Task brief: Please format the items from the line with "Players Added Via" up to and including the line with "Players Lost Via" as a JSON list of strings, one string per line, with blank lines left out.

Excerpted data:
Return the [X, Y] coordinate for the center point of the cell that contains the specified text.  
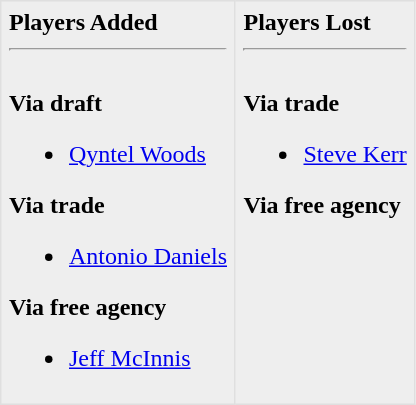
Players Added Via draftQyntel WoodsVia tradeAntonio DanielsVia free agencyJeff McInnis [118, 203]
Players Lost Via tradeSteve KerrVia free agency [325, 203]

...

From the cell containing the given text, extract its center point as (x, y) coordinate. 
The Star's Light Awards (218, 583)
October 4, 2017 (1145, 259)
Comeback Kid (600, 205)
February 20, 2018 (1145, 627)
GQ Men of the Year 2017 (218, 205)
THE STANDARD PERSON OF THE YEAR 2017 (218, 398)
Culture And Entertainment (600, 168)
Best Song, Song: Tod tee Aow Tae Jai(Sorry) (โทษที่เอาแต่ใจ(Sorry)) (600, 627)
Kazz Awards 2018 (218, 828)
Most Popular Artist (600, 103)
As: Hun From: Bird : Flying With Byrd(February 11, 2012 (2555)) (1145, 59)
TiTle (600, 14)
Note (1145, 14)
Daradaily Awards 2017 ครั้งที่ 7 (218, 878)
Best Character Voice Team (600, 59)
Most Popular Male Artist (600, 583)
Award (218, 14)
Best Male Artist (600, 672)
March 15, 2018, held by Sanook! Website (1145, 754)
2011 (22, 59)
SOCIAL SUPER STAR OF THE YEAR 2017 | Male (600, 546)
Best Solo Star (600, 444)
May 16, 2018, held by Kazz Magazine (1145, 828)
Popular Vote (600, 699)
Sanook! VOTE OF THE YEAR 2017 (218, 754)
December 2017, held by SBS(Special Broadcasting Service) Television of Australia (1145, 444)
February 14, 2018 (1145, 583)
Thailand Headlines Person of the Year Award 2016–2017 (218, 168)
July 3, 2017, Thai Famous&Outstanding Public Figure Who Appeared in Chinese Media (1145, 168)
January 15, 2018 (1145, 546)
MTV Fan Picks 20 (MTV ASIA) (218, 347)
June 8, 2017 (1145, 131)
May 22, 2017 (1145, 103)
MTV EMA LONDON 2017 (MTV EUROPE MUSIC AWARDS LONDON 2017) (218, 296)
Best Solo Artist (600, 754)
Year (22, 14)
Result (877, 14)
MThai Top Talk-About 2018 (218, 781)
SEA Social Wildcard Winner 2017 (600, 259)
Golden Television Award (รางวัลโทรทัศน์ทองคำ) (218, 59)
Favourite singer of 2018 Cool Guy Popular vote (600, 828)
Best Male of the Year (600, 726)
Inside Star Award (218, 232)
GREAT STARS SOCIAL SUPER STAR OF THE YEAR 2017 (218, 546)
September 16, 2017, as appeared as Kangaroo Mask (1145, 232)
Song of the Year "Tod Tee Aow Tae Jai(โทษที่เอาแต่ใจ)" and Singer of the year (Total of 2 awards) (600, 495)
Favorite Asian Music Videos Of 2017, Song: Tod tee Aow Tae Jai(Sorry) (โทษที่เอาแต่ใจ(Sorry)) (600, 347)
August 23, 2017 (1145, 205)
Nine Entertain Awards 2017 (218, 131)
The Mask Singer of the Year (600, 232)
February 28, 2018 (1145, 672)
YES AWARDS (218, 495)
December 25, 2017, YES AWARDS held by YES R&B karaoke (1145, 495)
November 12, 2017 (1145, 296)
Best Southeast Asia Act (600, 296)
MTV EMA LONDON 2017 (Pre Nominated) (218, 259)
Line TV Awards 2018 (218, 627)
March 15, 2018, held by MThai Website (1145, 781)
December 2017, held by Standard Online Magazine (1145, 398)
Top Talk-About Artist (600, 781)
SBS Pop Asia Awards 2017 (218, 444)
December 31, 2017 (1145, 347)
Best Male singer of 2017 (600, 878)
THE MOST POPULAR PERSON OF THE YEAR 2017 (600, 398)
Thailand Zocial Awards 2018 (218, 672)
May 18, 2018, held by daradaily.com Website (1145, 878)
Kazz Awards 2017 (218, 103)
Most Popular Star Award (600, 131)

Output for this task:
[
  "Players Added Via draftQyntel WoodsVia tradeAntonio DanielsVia free agencyJeff McInnis [118, 203]",
  "Players Lost Via tradeSteve KerrVia free agency [325, 203]"
]